> Activity:
Once "camera: 75 degrees right, 15 degrees down" turns up in a line below, reproduce that line and those after it exactly, stopping after the line with "blue spinning top"; leave pictures out.

> Source material:
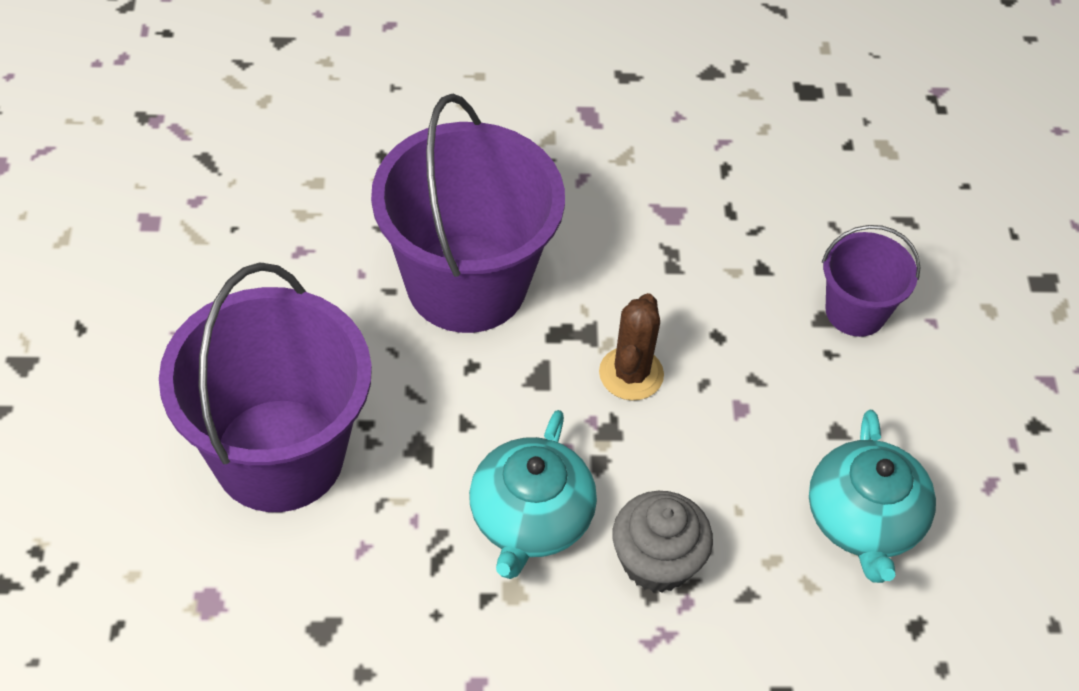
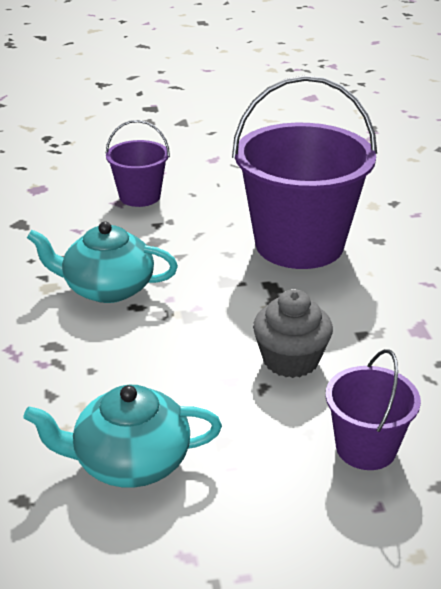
camera: 85 degrees right, 20 degrees down
purple bucket [159,263,372,512] -> purple bucket [105,120,170,207], size x0.51
brown cactus [599,293,664,400] -> none
grey cupcake [612,491,713,592] -> grey cupcake moved to [253,289,333,378]

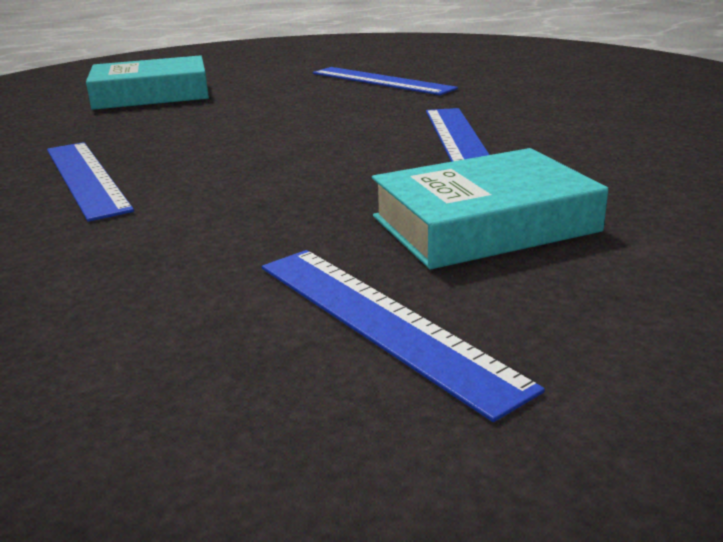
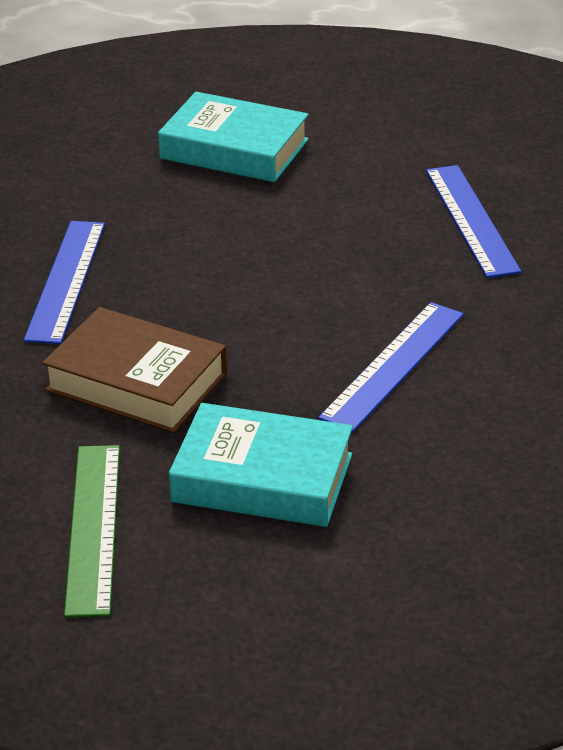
camera: 35 degrees right, 10 degrees up
blue ruler [262,250,545,422] -> green ruler [64,445,120,618]
none -> brown book [42,307,227,433]

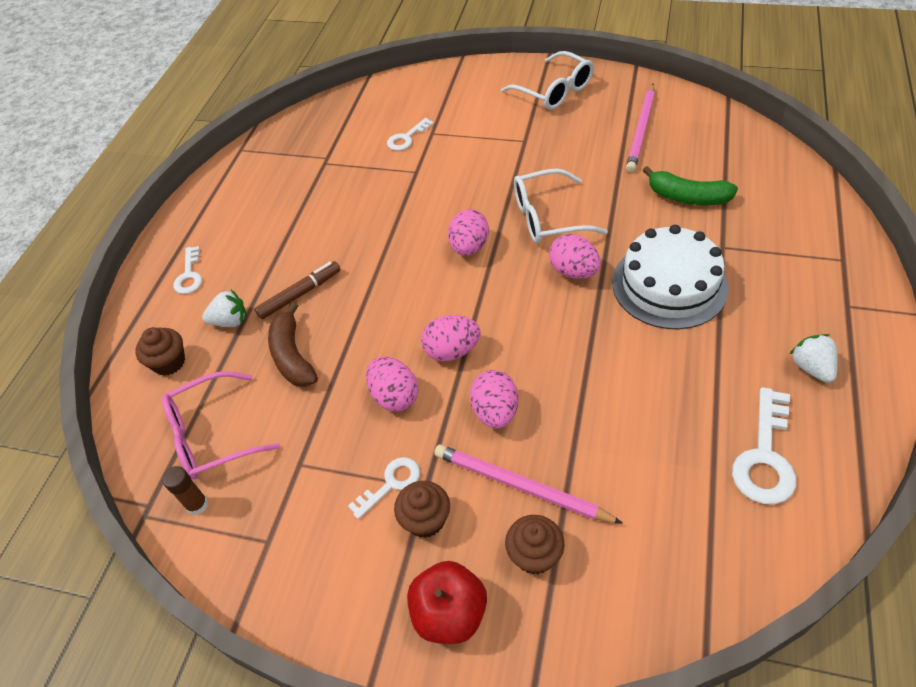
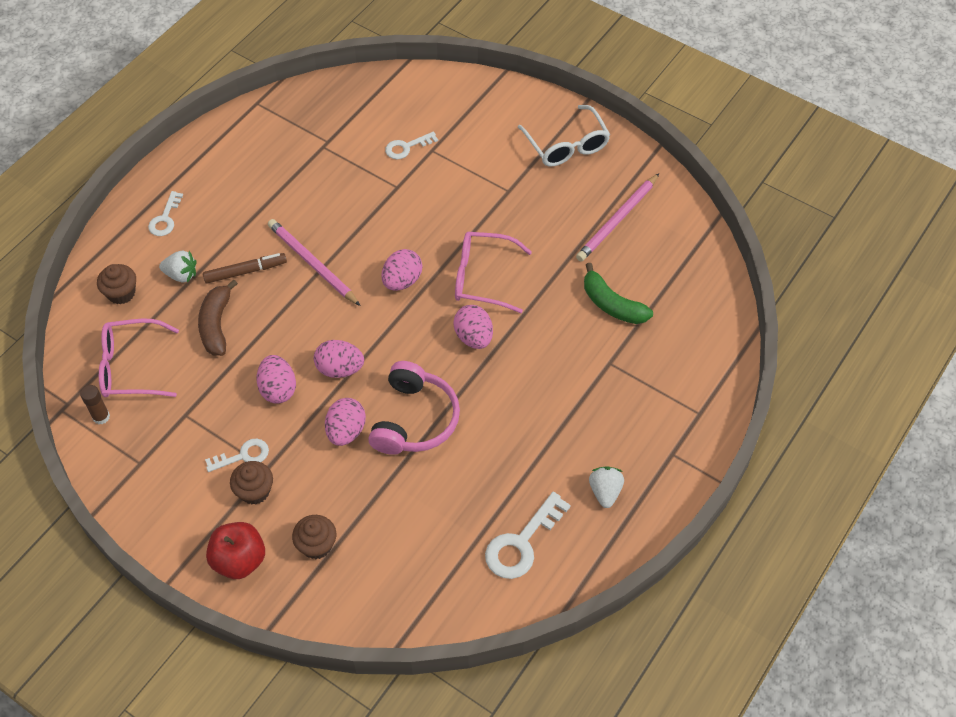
camera: 15 degrees right, 5 degrees up
pink pencil [434,445,623,524] -> pink pencil moved to [268,219,361,306]
white glasses [514,169,608,243] -> pink glasses [455,232,532,313]
white cake [612,225,729,330] -> none
none -> pink headphones [368,361,460,455]

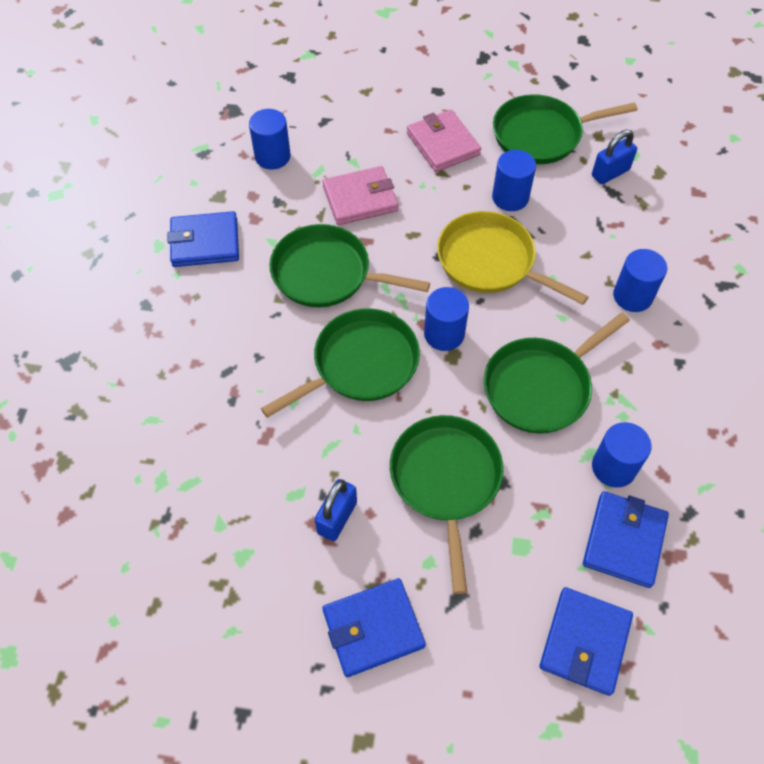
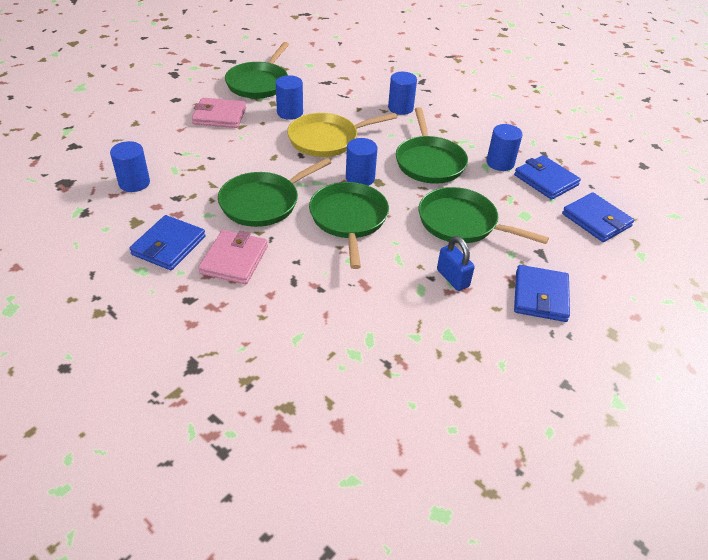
camera: 60 degrees left, 15 degrees down
pink wallet [323,166,398,225] -> pink wallet moved to [198,230,268,284]
blue padlock [592,130,637,184] -> none

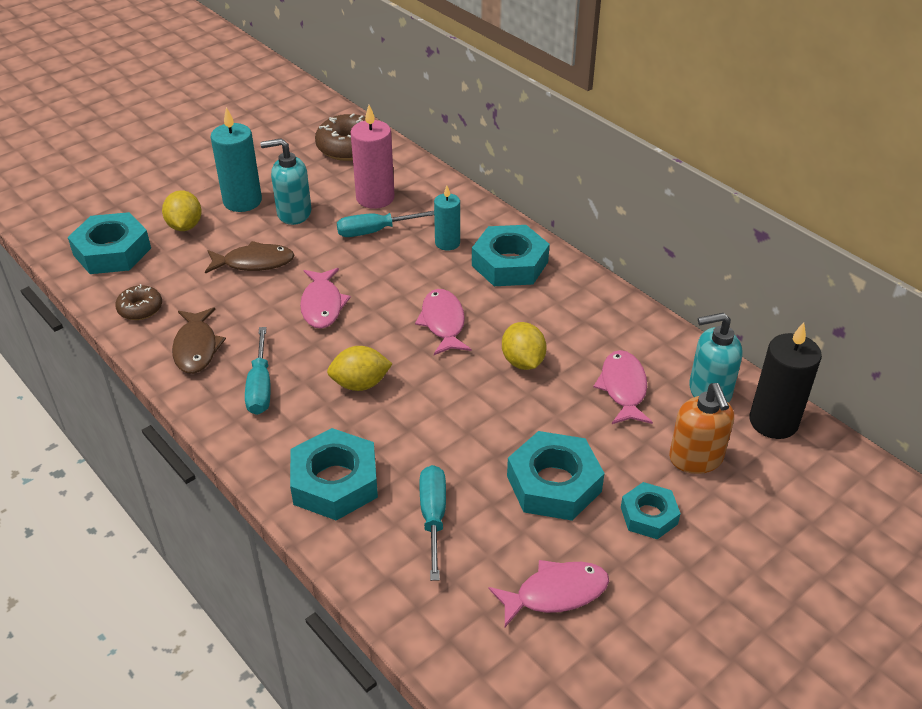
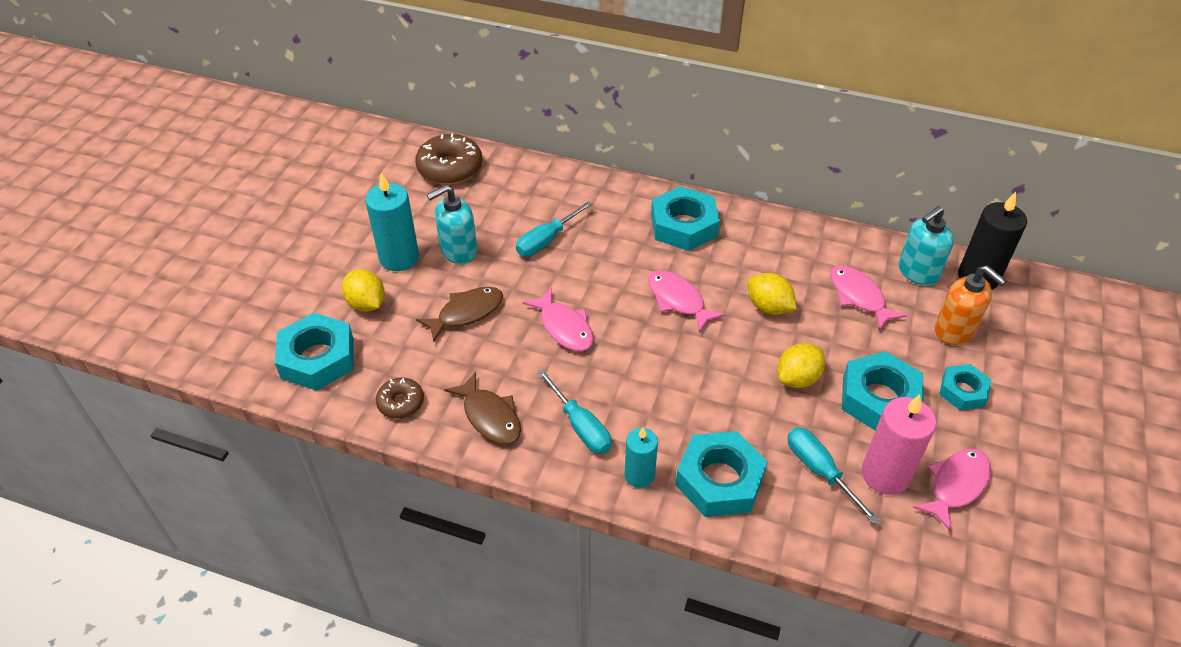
camera: 30 degrees left, 5 degrees up
yellow lemon [327,346,392,391] -> yellow lemon moved to [778,343,825,388]
pink candle [351,105,395,209] -> pink candle moved to [861,394,936,495]
turquoise candle [434,186,460,250] -> turquoise candle moved to [625,427,658,488]

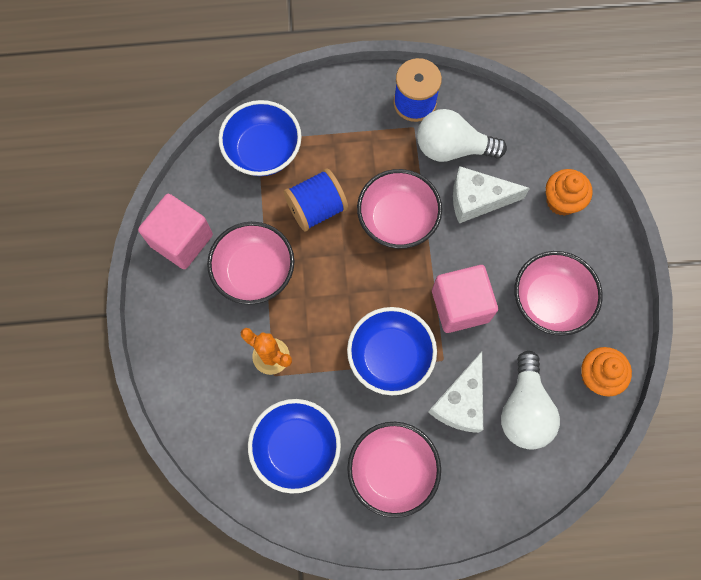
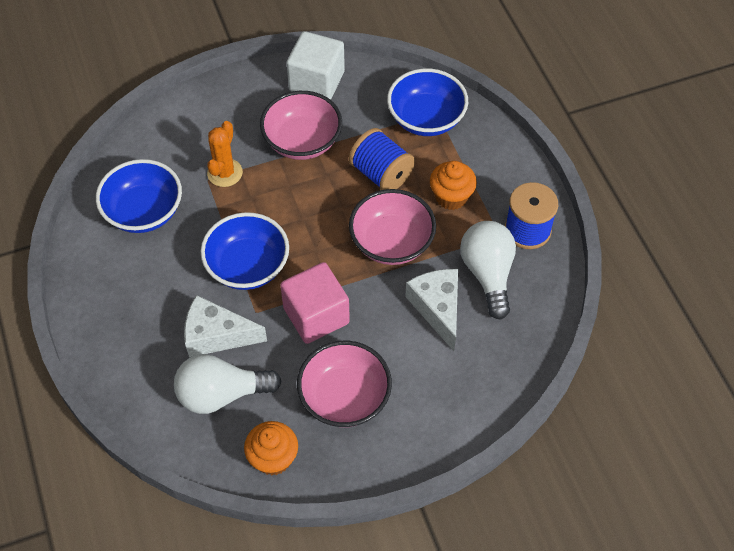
camera: 75 degrees right, 15 degrees down
pink cube [138,194,213,269] -> white cube [287,31,345,100]
pink bowl [347,422,441,518] -> none
orange cupcake [546,169,593,216] -> orange cupcake moved to [430,161,477,210]

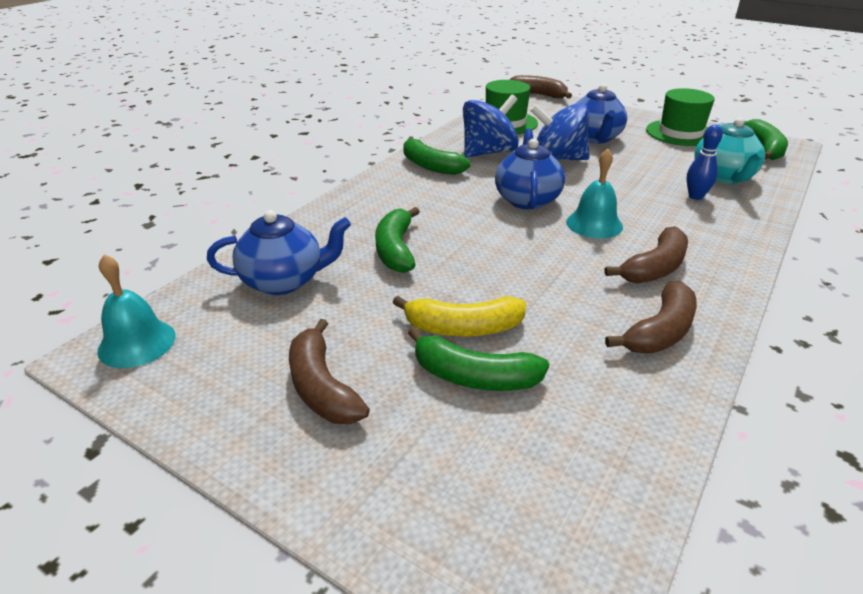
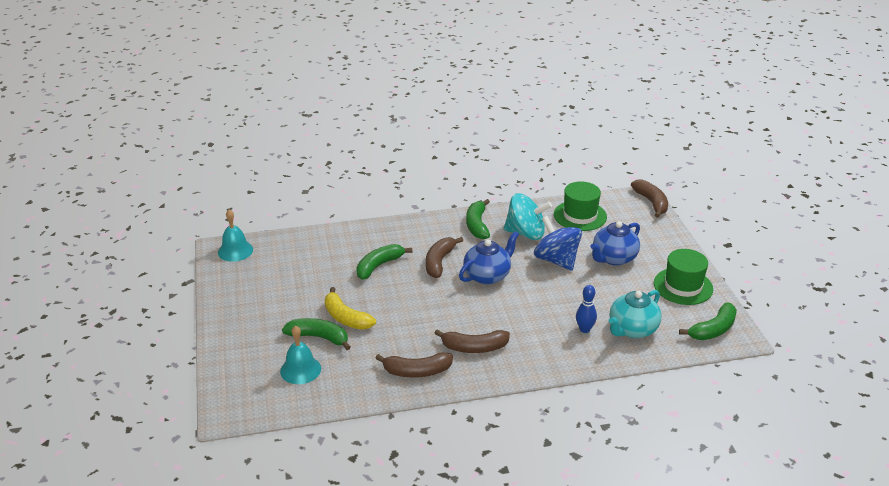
camera: 45 degrees right, 0 degrees up
blue teapot [207,210,351,295] -> none
brown banana [289,319,370,424] -> brown banana moved to [426,237,463,278]
green banana [408,327,549,391] -> green banana turned 135 degrees clockwise [282,318,351,350]
blue spinning top [463,95,519,158] -> turquoise spinning top [504,193,552,240]
turquoise bell [566,149,623,239] -> turquoise bell moved to [280,325,321,384]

> Problem solution:
camera: 75 degrees right, 15 degrees down
pink cube [138,194,213,269] -> white cube [287,31,345,100]
pink bowl [347,422,441,518] -> none
orange cupcake [546,169,593,216] -> orange cupcake moved to [430,161,477,210]

camera: 45 degrees right, 0 degrees up
blue teapot [207,210,351,295] -> none
brown banana [289,319,370,424] -> brown banana moved to [426,237,463,278]
green banana [408,327,549,391] -> green banana turned 135 degrees clockwise [282,318,351,350]
blue spinning top [463,95,519,158] -> turquoise spinning top [504,193,552,240]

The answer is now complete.